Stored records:
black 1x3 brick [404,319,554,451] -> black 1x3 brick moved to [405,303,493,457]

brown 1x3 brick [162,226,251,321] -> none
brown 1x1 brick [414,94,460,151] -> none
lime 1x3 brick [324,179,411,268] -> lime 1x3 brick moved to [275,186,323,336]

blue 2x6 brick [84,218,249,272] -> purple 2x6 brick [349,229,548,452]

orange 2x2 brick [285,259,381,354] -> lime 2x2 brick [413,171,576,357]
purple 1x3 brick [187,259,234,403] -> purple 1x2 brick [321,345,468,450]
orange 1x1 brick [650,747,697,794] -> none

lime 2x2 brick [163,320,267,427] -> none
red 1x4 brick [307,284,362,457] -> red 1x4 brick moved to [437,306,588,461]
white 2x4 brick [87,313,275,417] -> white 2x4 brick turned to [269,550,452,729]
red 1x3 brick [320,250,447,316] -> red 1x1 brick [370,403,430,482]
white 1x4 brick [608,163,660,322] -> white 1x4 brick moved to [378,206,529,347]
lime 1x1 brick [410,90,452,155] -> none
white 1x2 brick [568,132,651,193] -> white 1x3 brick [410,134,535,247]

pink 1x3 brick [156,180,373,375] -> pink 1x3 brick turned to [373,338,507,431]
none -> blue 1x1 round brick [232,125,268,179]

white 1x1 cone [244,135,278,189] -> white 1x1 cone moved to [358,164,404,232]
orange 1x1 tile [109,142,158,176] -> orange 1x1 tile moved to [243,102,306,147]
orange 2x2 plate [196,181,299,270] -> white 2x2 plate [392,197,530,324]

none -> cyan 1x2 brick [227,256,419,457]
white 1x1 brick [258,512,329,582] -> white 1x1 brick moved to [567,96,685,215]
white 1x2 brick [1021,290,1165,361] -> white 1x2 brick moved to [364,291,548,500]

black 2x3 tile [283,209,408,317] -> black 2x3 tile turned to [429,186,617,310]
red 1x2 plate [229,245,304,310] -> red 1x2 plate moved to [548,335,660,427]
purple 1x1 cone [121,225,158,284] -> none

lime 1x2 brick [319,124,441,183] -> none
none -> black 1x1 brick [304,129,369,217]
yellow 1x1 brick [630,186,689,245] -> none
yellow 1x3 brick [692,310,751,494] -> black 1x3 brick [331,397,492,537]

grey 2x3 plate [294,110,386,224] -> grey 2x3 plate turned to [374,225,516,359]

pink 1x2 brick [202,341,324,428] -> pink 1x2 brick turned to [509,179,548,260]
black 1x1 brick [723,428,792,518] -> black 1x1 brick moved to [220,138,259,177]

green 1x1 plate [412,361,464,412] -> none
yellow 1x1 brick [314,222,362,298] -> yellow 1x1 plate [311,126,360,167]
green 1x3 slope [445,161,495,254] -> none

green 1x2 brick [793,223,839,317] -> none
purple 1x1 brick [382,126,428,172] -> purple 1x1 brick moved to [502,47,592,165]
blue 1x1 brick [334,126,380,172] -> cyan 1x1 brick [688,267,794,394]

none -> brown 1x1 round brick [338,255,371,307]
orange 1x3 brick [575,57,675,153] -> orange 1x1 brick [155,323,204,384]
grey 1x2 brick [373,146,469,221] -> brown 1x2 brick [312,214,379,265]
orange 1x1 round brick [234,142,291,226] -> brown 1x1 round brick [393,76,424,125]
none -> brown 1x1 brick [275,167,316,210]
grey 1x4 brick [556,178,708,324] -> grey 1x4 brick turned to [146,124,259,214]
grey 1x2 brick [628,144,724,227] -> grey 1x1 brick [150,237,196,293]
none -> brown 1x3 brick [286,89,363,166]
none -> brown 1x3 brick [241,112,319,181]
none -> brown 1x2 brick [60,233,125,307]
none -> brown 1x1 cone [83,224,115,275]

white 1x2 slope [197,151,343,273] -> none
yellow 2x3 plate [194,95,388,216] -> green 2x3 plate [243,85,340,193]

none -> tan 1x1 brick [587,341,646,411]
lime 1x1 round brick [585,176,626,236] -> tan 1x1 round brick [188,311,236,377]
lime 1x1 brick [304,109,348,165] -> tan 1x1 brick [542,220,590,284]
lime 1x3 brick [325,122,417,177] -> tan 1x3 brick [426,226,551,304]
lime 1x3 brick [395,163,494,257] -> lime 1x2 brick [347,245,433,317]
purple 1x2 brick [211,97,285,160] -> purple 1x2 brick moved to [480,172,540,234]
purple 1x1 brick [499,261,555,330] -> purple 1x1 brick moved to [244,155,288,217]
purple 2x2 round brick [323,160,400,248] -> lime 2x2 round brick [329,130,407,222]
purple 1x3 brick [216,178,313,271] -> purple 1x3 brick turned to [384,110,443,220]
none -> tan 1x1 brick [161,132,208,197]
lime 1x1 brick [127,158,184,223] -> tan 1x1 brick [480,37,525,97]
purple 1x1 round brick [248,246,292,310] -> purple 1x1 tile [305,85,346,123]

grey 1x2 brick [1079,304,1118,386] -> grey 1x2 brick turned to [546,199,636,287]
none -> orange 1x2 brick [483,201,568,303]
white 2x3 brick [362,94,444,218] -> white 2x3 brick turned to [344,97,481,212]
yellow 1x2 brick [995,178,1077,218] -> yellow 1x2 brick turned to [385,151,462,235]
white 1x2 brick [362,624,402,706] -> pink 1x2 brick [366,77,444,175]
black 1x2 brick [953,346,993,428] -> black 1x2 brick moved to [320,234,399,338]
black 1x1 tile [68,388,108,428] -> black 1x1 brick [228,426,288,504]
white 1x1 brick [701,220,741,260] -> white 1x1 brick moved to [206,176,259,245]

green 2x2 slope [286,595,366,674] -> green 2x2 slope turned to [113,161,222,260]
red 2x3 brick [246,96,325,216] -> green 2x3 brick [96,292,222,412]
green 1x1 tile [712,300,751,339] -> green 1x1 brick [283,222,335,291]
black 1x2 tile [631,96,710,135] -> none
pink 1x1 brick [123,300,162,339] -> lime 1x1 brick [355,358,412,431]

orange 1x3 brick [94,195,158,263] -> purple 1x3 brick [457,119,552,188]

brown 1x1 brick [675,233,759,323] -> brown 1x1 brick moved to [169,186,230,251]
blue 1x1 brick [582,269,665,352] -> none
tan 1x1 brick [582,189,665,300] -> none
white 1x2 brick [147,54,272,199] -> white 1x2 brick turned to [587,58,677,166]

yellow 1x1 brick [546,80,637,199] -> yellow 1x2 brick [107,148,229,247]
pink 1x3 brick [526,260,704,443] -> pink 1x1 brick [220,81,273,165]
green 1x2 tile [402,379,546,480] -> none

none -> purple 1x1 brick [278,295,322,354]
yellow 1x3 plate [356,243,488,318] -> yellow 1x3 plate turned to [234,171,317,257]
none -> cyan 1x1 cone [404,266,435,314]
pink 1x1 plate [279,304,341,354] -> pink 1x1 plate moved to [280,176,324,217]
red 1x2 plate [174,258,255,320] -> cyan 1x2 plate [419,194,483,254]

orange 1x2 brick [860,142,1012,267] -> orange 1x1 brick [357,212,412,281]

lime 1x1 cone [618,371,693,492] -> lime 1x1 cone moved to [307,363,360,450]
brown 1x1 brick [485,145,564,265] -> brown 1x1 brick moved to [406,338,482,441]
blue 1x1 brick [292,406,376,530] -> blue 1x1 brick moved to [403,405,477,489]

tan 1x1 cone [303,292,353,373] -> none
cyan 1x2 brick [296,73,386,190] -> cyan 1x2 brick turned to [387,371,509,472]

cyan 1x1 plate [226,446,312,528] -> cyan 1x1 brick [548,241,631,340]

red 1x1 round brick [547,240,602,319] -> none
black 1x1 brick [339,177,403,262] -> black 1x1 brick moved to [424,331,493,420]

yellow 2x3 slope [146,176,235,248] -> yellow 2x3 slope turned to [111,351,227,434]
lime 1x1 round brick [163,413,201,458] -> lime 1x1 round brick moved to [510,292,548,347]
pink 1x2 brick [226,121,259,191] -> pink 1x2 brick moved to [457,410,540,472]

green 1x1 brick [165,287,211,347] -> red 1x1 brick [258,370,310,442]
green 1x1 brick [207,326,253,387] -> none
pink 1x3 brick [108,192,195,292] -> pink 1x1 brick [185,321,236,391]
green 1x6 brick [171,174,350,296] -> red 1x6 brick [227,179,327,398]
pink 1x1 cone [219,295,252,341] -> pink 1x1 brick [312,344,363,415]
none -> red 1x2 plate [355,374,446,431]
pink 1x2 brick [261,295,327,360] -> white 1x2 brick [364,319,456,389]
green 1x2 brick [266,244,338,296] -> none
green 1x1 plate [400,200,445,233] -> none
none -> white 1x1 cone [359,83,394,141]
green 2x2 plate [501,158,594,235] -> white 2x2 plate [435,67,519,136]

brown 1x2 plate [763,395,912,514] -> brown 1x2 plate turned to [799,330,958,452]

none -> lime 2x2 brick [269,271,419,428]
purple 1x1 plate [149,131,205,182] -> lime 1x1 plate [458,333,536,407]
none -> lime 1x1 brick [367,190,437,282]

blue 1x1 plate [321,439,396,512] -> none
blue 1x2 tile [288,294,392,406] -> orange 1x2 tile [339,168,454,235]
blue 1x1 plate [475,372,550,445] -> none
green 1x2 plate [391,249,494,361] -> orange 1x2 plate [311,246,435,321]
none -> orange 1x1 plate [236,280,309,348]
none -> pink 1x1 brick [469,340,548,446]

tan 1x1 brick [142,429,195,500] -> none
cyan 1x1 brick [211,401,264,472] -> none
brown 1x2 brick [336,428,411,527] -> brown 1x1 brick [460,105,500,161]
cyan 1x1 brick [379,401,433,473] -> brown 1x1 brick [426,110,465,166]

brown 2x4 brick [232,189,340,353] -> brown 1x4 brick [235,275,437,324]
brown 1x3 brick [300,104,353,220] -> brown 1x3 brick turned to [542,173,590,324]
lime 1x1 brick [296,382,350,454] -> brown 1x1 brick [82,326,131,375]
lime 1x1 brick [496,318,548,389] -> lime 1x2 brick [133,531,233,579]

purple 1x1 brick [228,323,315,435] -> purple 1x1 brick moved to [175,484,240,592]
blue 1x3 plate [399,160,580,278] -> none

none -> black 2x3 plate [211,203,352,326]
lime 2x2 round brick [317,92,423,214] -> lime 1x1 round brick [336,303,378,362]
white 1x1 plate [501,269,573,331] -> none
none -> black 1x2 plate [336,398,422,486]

▸ **What to do**: Your answer must be a single number: the count of lines above that hold the word "slope".

▸ **Result**: 4